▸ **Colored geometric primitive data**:
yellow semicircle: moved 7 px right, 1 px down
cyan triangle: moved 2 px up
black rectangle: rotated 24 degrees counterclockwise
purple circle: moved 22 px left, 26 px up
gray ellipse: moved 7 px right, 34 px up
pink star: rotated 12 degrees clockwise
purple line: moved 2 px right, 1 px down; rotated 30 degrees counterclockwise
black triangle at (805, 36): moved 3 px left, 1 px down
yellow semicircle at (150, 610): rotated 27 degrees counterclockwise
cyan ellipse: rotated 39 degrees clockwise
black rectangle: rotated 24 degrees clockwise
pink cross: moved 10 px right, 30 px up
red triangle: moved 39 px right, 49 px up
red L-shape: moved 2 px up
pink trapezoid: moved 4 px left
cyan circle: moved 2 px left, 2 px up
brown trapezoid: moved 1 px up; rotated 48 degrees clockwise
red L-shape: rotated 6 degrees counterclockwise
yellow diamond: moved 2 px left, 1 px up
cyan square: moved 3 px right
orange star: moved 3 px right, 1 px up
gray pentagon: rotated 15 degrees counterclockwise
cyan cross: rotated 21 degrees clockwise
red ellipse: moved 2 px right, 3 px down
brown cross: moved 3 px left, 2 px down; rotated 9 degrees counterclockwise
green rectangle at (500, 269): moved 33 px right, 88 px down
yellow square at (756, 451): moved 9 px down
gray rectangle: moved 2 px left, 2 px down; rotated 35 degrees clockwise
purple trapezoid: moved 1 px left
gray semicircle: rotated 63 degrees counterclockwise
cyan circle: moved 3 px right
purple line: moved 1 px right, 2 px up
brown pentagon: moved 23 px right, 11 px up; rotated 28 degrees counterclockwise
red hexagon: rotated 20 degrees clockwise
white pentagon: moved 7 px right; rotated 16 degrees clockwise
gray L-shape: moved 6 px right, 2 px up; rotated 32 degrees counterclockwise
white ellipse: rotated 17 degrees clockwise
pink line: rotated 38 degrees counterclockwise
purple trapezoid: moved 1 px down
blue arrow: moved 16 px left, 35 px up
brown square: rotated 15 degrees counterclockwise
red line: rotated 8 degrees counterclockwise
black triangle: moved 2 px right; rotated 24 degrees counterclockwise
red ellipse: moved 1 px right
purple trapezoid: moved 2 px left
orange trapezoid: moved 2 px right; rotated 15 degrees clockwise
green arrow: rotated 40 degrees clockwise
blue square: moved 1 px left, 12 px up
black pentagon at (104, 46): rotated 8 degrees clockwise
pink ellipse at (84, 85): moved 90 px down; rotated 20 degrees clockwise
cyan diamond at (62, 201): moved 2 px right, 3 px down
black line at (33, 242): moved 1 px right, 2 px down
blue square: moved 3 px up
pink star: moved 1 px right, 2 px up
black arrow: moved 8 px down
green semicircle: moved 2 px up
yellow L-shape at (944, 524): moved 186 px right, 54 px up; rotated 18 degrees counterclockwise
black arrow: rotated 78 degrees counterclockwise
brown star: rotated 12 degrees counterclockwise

▸ **Work item**: Transcribe every line of the records, keeping each one exact.

▸ **Reply to the exercise**:
yellow semicircle: moved 7 px right, 1 px down
cyan triangle: moved 2 px up
black rectangle: rotated 24 degrees counterclockwise
purple circle: moved 22 px left, 26 px up
gray ellipse: moved 7 px right, 34 px up
pink star: rotated 12 degrees clockwise
purple line: moved 2 px right, 1 px down; rotated 30 degrees counterclockwise
black triangle at (805, 36): moved 3 px left, 1 px down
yellow semicircle at (150, 610): rotated 27 degrees counterclockwise
cyan ellipse: rotated 39 degrees clockwise
black rectangle: rotated 24 degrees clockwise
pink cross: moved 10 px right, 30 px up
red triangle: moved 39 px right, 49 px up
red L-shape: moved 2 px up
pink trapezoid: moved 4 px left
cyan circle: moved 2 px left, 2 px up
brown trapezoid: moved 1 px up; rotated 48 degrees clockwise
red L-shape: rotated 6 degrees counterclockwise
yellow diamond: moved 2 px left, 1 px up
cyan square: moved 3 px right
orange star: moved 3 px right, 1 px up
gray pentagon: rotated 15 degrees counterclockwise
cyan cross: rotated 21 degrees clockwise
red ellipse: moved 2 px right, 3 px down
brown cross: moved 3 px left, 2 px down; rotated 9 degrees counterclockwise
green rectangle at (500, 269): moved 33 px right, 88 px down
yellow square at (756, 451): moved 9 px down
gray rectangle: moved 2 px left, 2 px down; rotated 35 degrees clockwise
purple trapezoid: moved 1 px left
gray semicircle: rotated 63 degrees counterclockwise
cyan circle: moved 3 px right
purple line: moved 1 px right, 2 px up
brown pentagon: moved 23 px right, 11 px up; rotated 28 degrees counterclockwise
red hexagon: rotated 20 degrees clockwise
white pentagon: moved 7 px right; rotated 16 degrees clockwise
gray L-shape: moved 6 px right, 2 px up; rotated 32 degrees counterclockwise
white ellipse: rotated 17 degrees clockwise
pink line: rotated 38 degrees counterclockwise
purple trapezoid: moved 1 px down
blue arrow: moved 16 px left, 35 px up
brown square: rotated 15 degrees counterclockwise
red line: rotated 8 degrees counterclockwise
black triangle: moved 2 px right; rotated 24 degrees counterclockwise
red ellipse: moved 1 px right
purple trapezoid: moved 2 px left
orange trapezoid: moved 2 px right; rotated 15 degrees clockwise
green arrow: rotated 40 degrees clockwise
blue square: moved 1 px left, 12 px up
black pentagon at (104, 46): rotated 8 degrees clockwise
pink ellipse at (84, 85): moved 90 px down; rotated 20 degrees clockwise
cyan diamond at (62, 201): moved 2 px right, 3 px down
black line at (33, 242): moved 1 px right, 2 px down
blue square: moved 3 px up
pink star: moved 1 px right, 2 px up
black arrow: moved 8 px down
green semicircle: moved 2 px up
yellow L-shape at (944, 524): moved 186 px right, 54 px up; rotated 18 degrees counterclockwise
black arrow: rotated 78 degrees counterclockwise
brown star: rotated 12 degrees counterclockwise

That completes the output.